What is expected> Display each line of the items below that contains the string "kern".

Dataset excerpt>
- - - -
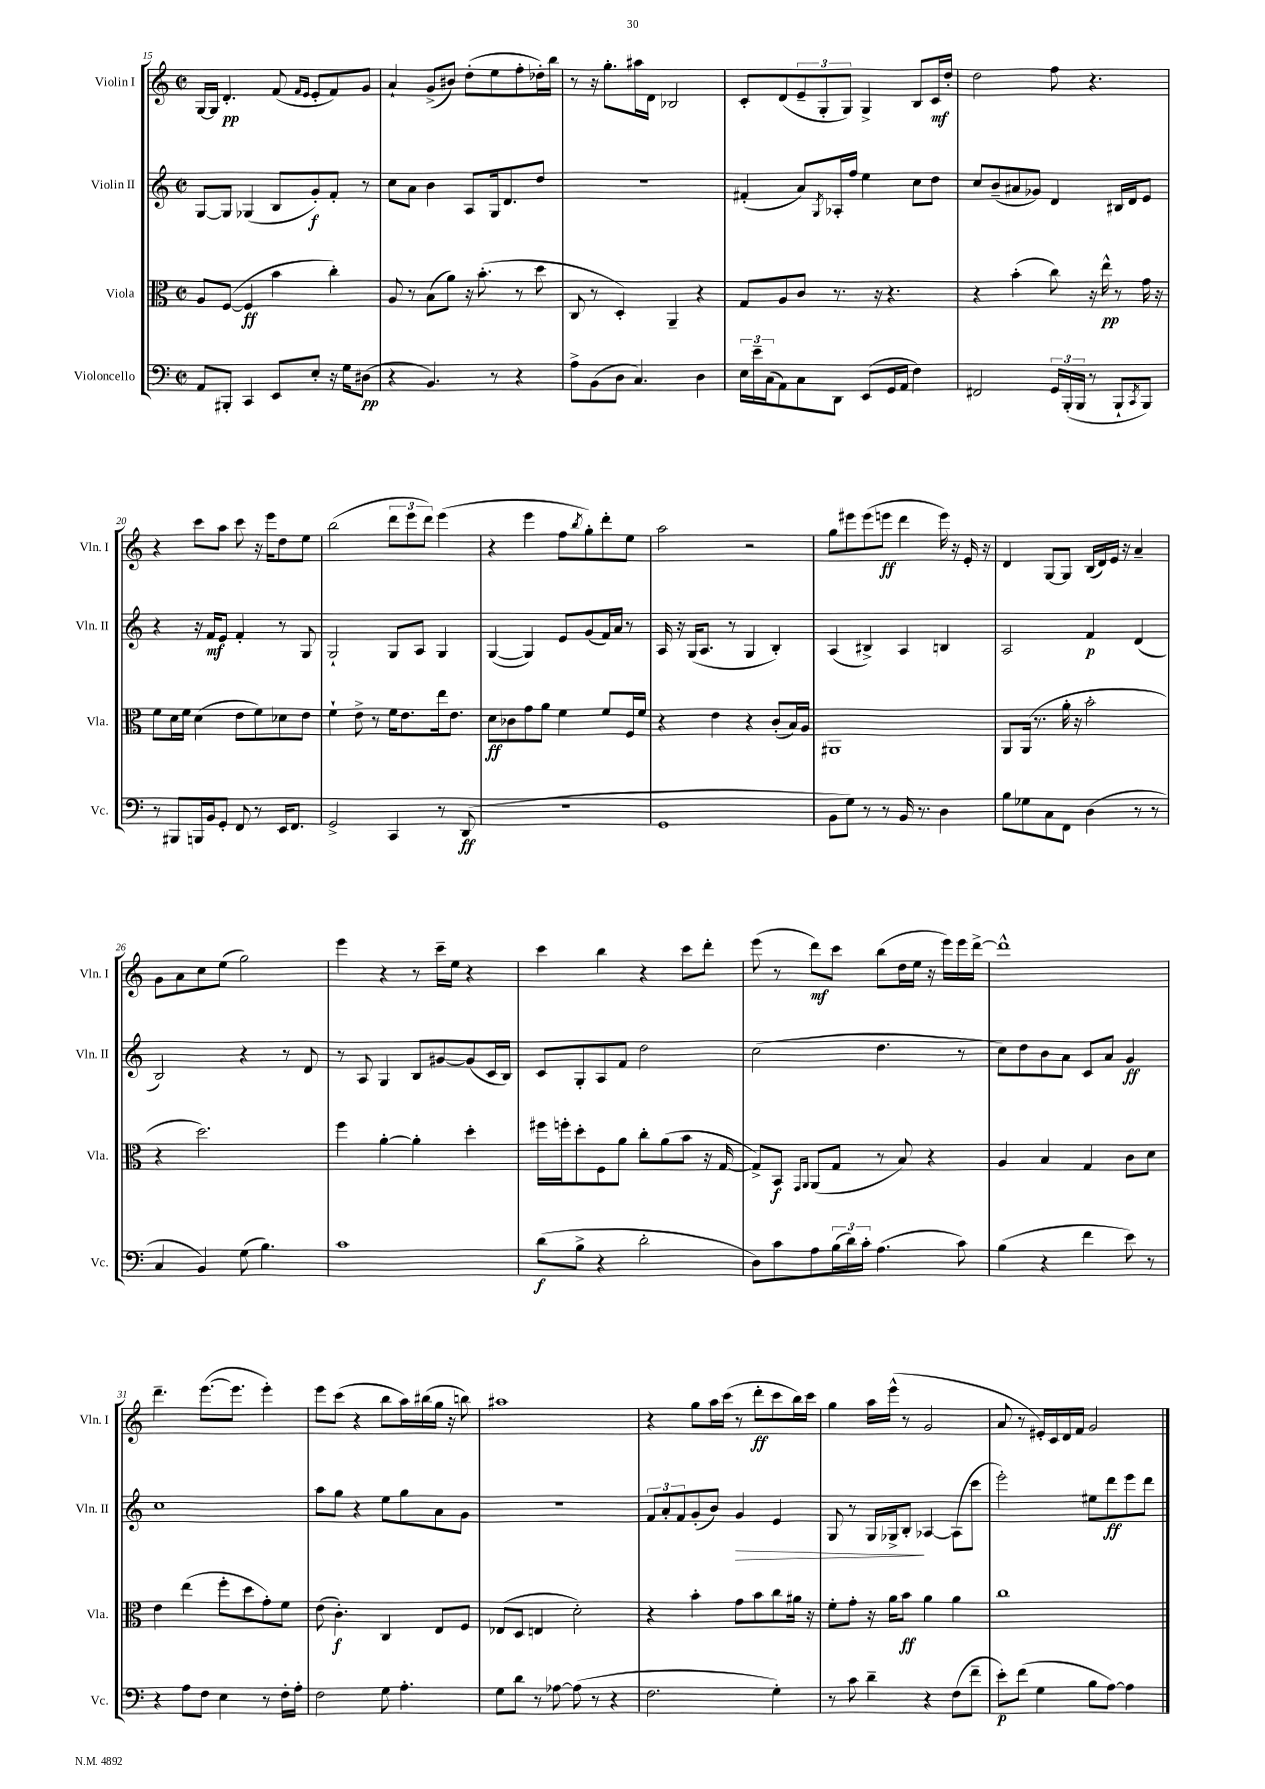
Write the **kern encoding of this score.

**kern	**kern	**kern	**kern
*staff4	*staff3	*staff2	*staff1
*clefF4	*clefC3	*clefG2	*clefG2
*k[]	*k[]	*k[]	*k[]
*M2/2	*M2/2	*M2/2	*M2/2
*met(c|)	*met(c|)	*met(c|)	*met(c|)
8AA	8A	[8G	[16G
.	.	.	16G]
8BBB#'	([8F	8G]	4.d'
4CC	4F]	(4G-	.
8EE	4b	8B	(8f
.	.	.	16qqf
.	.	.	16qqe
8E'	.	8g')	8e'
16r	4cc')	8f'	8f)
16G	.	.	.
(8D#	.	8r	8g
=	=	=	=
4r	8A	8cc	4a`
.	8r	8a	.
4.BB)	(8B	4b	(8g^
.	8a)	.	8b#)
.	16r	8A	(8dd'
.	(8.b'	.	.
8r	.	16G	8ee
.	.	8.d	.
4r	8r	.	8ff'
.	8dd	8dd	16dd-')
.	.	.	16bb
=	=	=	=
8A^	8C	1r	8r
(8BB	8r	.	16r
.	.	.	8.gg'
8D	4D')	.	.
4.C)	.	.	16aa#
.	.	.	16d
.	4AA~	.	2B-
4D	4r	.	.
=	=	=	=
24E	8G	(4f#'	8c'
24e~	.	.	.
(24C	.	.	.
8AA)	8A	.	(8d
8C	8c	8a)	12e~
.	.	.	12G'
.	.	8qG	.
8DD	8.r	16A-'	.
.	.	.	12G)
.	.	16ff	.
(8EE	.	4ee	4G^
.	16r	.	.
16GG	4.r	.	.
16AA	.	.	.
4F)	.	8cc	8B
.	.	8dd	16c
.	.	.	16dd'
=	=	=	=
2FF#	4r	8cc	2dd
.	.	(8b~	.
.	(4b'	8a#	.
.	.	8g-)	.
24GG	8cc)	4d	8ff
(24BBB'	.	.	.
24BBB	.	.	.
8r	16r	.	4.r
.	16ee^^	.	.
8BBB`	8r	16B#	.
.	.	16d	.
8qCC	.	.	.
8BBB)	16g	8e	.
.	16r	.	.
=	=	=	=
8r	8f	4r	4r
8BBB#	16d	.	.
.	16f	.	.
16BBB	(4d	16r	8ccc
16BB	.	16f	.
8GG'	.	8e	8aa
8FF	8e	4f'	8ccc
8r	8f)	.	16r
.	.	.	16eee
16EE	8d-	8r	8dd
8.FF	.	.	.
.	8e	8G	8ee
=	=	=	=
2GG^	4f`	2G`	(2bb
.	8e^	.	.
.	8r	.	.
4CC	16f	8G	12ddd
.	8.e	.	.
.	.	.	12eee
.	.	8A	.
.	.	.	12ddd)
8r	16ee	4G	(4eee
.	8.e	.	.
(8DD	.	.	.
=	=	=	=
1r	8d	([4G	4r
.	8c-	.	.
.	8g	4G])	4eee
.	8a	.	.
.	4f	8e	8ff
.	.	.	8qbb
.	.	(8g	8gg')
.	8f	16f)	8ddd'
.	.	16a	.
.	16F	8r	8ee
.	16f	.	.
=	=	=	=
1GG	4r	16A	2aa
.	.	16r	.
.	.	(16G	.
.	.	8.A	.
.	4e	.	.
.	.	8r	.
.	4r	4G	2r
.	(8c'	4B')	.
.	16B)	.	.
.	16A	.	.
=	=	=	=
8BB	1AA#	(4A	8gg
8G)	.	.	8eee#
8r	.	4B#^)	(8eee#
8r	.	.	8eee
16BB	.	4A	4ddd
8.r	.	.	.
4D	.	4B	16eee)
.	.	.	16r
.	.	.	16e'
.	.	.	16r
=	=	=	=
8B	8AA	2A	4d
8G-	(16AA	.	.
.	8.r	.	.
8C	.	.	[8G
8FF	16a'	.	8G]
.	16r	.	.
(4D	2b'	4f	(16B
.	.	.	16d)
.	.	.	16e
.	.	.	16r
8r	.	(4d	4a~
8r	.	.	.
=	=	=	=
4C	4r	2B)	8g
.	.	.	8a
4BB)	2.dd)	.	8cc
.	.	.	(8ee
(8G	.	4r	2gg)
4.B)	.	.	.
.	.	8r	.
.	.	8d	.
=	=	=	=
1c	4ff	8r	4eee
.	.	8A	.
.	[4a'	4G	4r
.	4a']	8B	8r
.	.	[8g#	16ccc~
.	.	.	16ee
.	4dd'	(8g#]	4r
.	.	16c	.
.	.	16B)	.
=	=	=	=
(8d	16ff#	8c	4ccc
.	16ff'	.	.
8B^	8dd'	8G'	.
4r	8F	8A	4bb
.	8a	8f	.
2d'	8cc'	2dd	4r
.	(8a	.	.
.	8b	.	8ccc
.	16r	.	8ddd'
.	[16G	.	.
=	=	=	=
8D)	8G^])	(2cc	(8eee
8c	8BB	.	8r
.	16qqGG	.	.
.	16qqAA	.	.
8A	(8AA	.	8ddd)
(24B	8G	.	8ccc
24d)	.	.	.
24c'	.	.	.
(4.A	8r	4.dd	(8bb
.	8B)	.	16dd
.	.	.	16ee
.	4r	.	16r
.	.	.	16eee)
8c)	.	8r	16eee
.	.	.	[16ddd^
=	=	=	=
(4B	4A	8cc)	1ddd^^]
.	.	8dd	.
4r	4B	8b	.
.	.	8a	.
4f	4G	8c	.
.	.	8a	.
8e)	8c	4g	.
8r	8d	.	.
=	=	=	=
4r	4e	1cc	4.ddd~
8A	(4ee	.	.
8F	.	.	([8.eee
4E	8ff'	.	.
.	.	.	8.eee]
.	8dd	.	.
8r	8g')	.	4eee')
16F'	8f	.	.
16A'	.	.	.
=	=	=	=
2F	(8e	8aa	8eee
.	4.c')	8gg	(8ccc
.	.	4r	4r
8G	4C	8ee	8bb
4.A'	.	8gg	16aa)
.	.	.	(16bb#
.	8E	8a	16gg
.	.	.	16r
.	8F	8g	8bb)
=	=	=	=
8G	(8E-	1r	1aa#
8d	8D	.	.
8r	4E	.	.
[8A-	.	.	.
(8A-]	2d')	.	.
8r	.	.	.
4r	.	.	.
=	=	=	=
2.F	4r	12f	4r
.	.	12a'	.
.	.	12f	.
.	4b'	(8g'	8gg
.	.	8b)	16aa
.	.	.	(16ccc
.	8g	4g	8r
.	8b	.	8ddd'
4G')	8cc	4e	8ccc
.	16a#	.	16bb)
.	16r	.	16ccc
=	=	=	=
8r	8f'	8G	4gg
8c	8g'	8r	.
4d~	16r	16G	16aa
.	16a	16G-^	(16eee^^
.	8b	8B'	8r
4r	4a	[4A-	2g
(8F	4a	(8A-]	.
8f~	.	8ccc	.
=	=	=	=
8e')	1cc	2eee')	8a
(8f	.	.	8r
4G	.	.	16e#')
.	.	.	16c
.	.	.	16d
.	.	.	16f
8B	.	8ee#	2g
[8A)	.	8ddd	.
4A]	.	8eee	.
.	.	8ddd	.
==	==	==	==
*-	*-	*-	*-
- - - -
Answer to this exercise>
Write the **kern encoding of this score.
**kern	**kern	**kern	**kern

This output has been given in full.